◆ Your objective ◆
Pictures must not appear in your answer. Write out exactly the lines from the one with "cyan arrow: (45, 120) -> (62, 103), moved" through the last line of the entries below.

START Source data

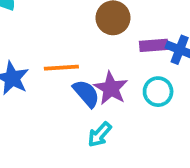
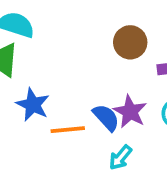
orange line: (61, 68) -> (68, 130), moved

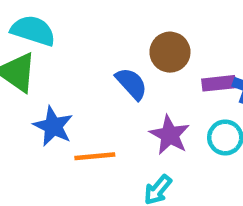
blue semicircle: (106, 118) -> (131, 84), moved

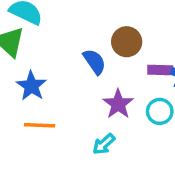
orange line: (95, 156) -> (40, 125), moved

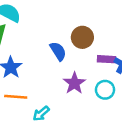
cyan arrow: (104, 144) -> (41, 114), moved

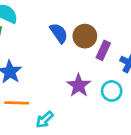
blue semicircle: (58, 51) -> (59, 33), moved
purple rectangle: (106, 59) -> (103, 50), moved, turned -66

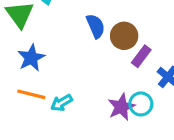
purple star: (79, 85) -> (121, 107), moved
cyan arrow: (45, 120) -> (62, 103), moved

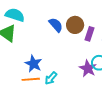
blue star: (31, 58) -> (33, 64), moved

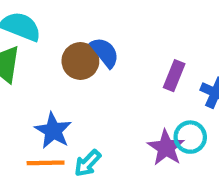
brown circle: (75, 25) -> (80, 61), moved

END Source data

◆ Answer section ◆
cyan arrow: (45, 120) -> (62, 103), moved

blue star: (31, 58) -> (33, 64), moved

brown circle: (75, 25) -> (80, 61), moved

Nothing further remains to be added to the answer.